>>>

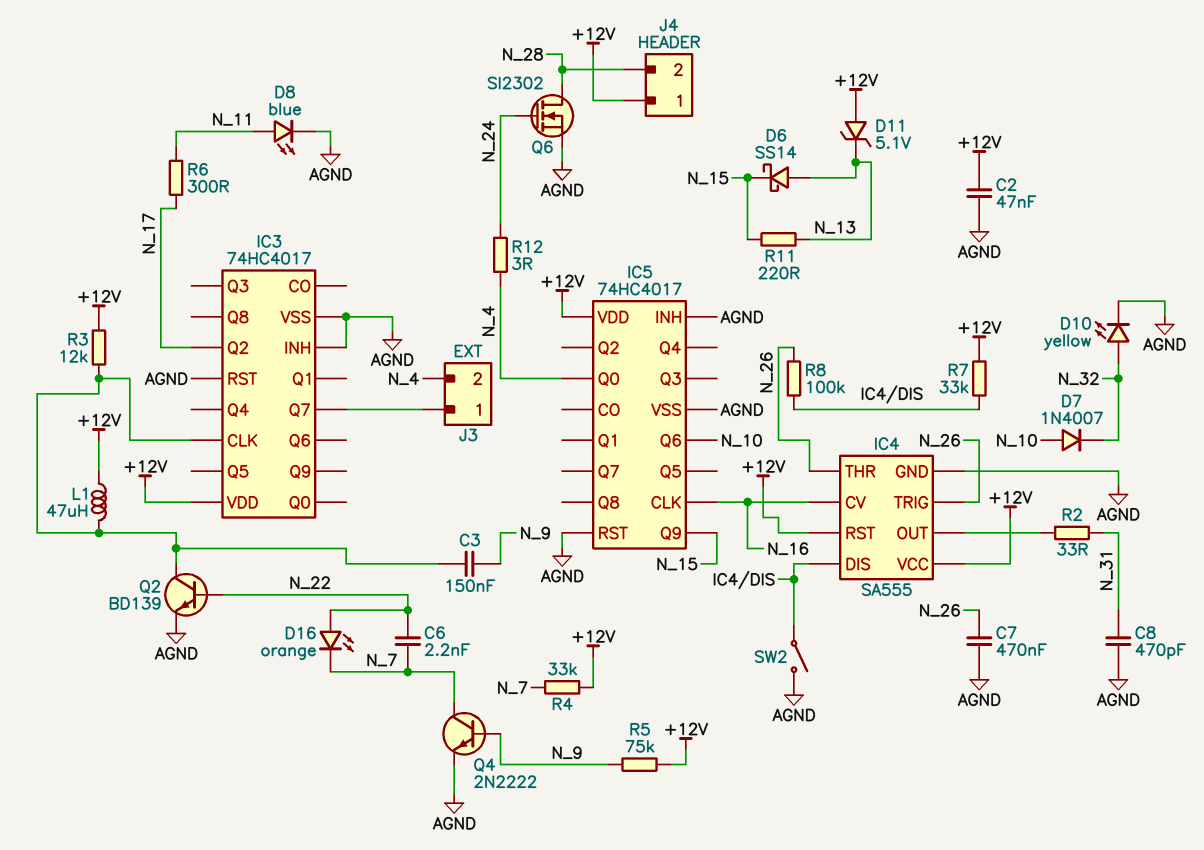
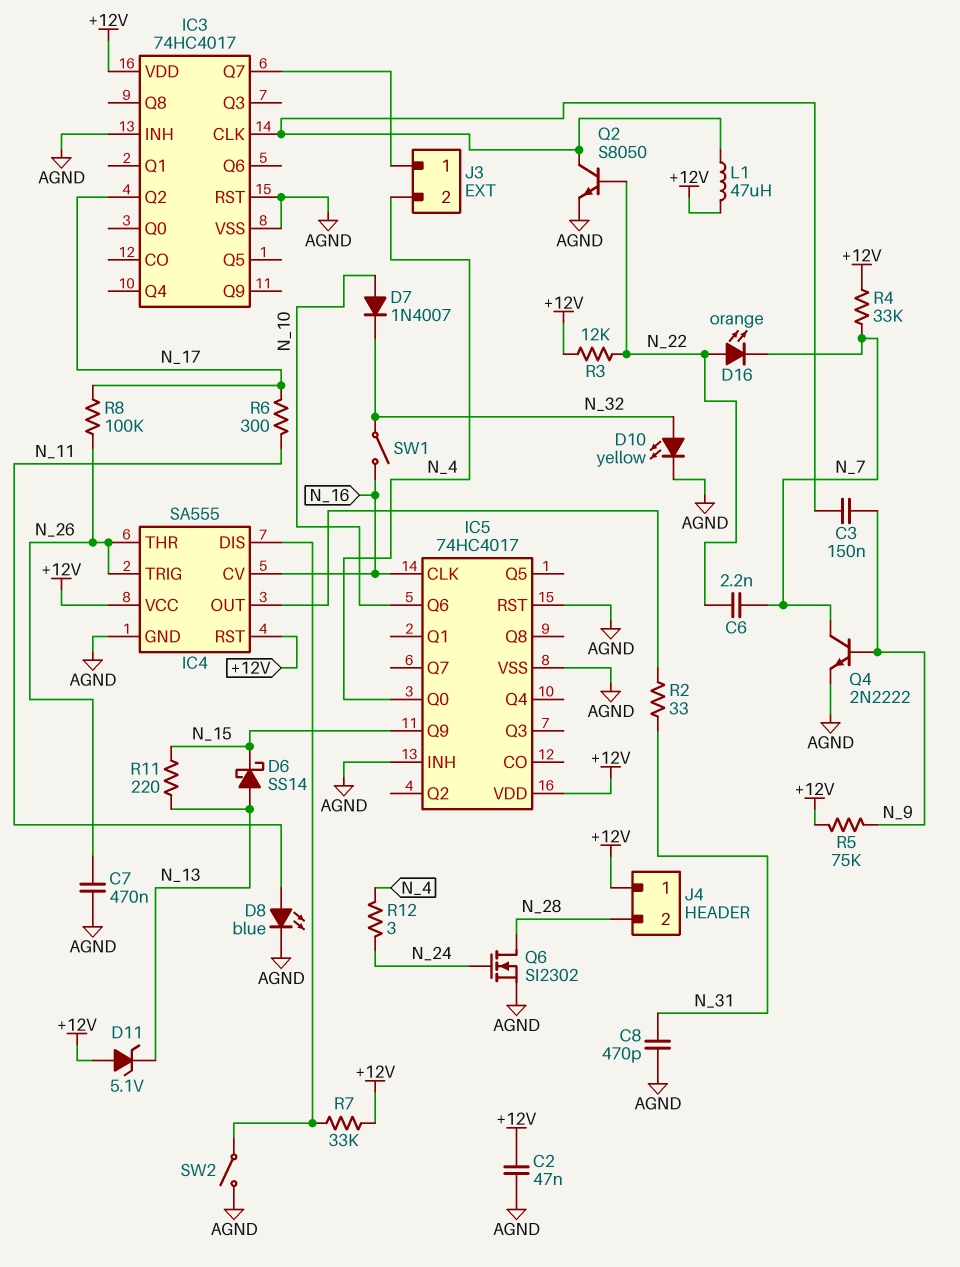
Q2: NPN BD139 (B N_22, C IC3/CLK, E AGND) -> NPN S8050 (B N_22, C IC3/CLK, E AGND)
R3: 12k (+12V, IC3/CLK) -> 12k (+12V, N_22)
R8: 100k (IC4/DIS, N_26) -> 100k (N_17, N_26)
SW1: none -> switch (N_16, N_32)

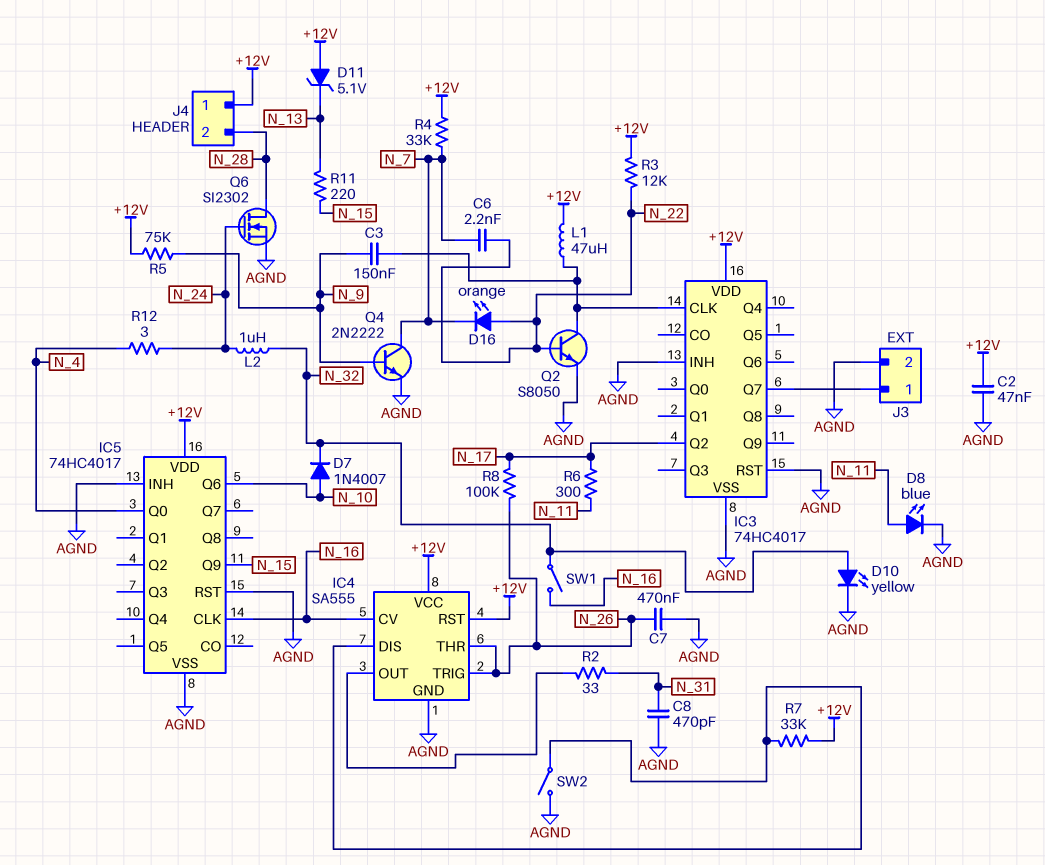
D6: schottky SS14 (A N_13, K N_15) -> none
J3 pin 2: N_4 -> AGND
L2: none -> 1uH (N_24, N_32)

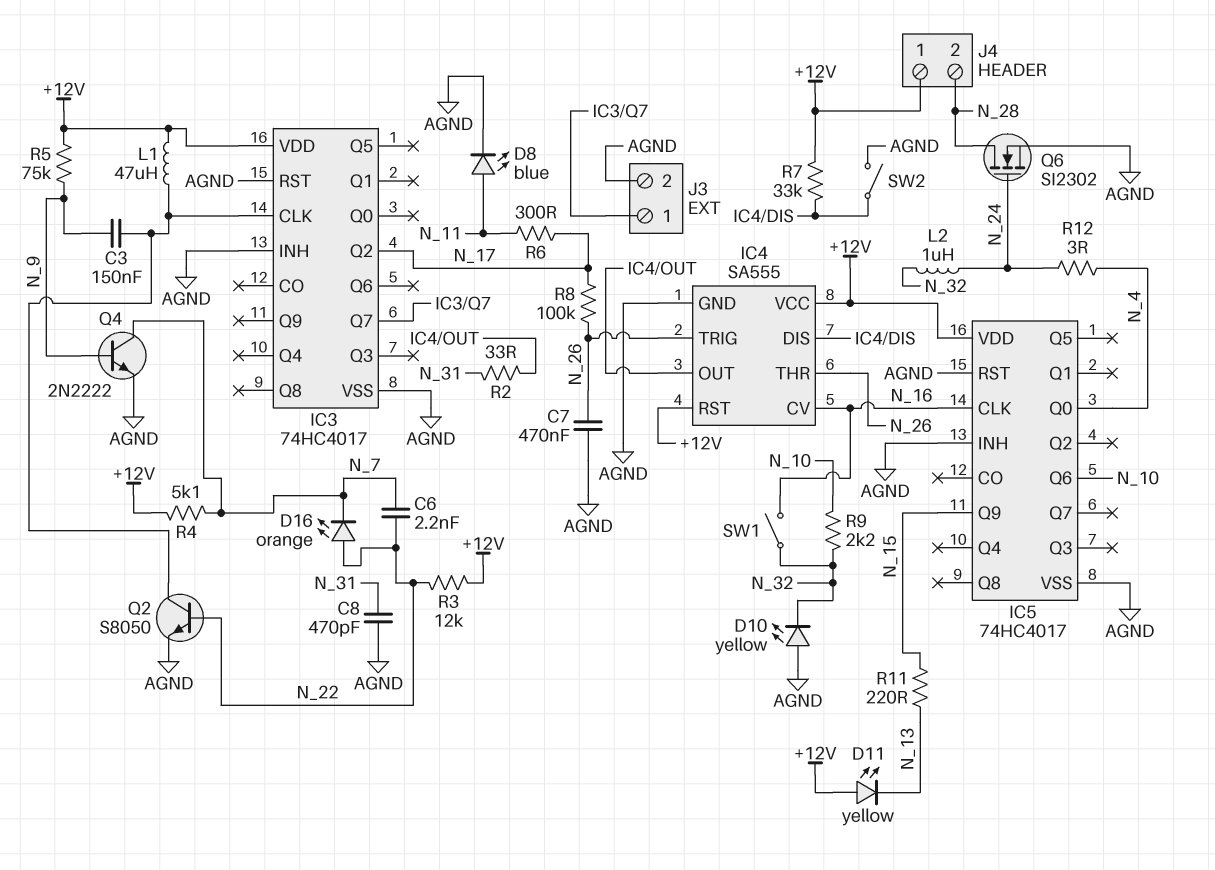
C2: 47nF (+12V, AGND) -> none
D7: diode 1N4007 (A N_10, K N_32) -> none
D10: LED yellow (A N_32, K AGND) -> LED yellow (A AGND, K N_32)
D11: zener 5.1V (A +12V, K N_13) -> LED yellow (A +12V, K N_13)
R4: 33k (+12V, N_7) -> 5.1k (+12V, N_7)
R9: none -> 2.2k (N_10, N_32)

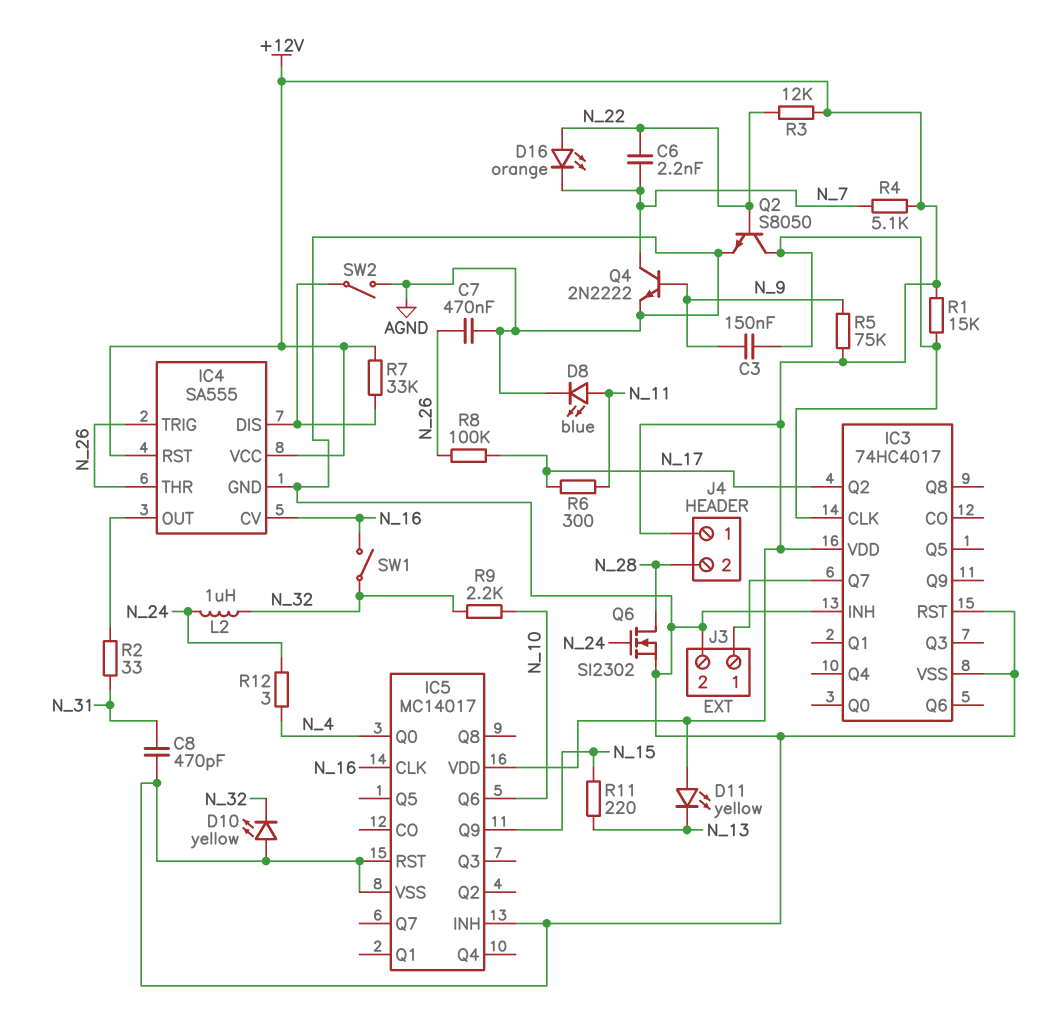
IC5: 74HC4017 -> MC14017
L1: 47uH (+12V, IC3/CLK) -> none
R1: none -> 15k (+12V, IC3/CLK)

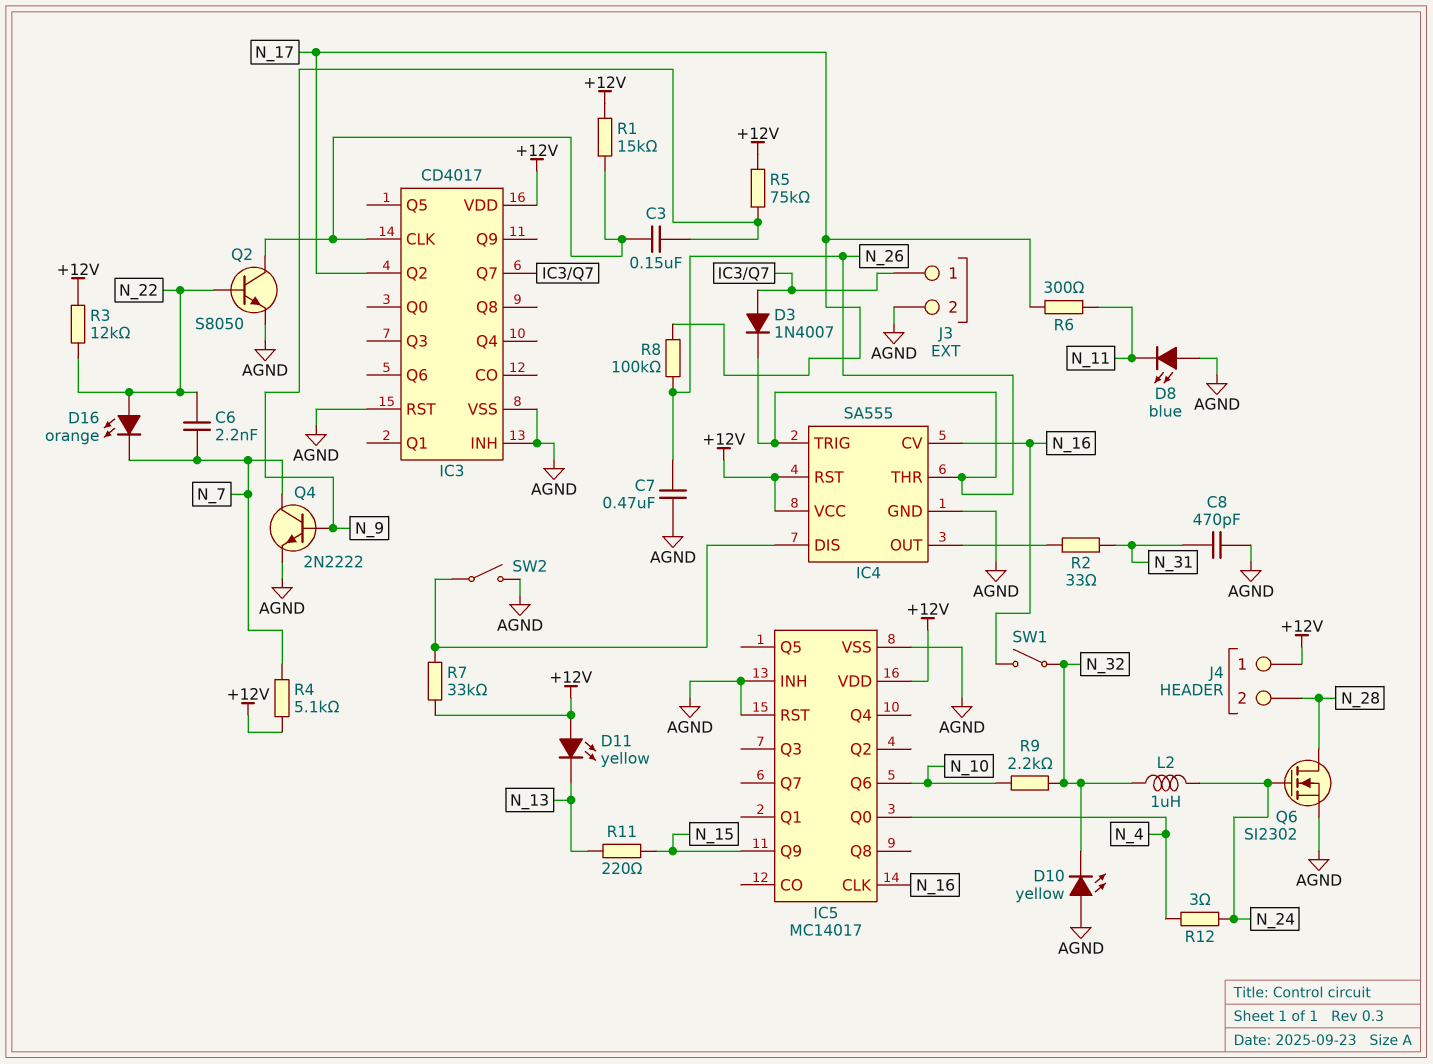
D3: none -> diode 1N4007 (A IC3/Q7, K N_26)
D8: LED blue (A N_11, K AGND) -> LED blue (A AGND, K N_11)
IC3: 74HC4017 -> CD4017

<<<

▸ YOUR TASK
An exact transcription of the material is required, without any pictures.

▸ SOLUTION FOR THIS PROBLEM
Q2: NPN BD139 (B N_22, C IC3/CLK, E AGND) -> NPN S8050 (B N_22, C IC3/CLK, E AGND)
R3: 12k (+12V, IC3/CLK) -> 12k (+12V, N_22)
R8: 100k (IC4/DIS, N_26) -> 100k (N_17, N_26)
SW1: none -> switch (N_16, N_32)

D6: schottky SS14 (A N_13, K N_15) -> none
J3 pin 2: N_4 -> AGND
L2: none -> 1uH (N_24, N_32)

C2: 47nF (+12V, AGND) -> none
D7: diode 1N4007 (A N_10, K N_32) -> none
D10: LED yellow (A N_32, K AGND) -> LED yellow (A AGND, K N_32)
D11: zener 5.1V (A +12V, K N_13) -> LED yellow (A +12V, K N_13)
R4: 33k (+12V, N_7) -> 5.1k (+12V, N_7)
R9: none -> 2.2k (N_10, N_32)

IC5: 74HC4017 -> MC14017
L1: 47uH (+12V, IC3/CLK) -> none
R1: none -> 15k (+12V, IC3/CLK)

D3: none -> diode 1N4007 (A IC3/Q7, K N_26)
D8: LED blue (A N_11, K AGND) -> LED blue (A AGND, K N_11)
IC3: 74HC4017 -> CD4017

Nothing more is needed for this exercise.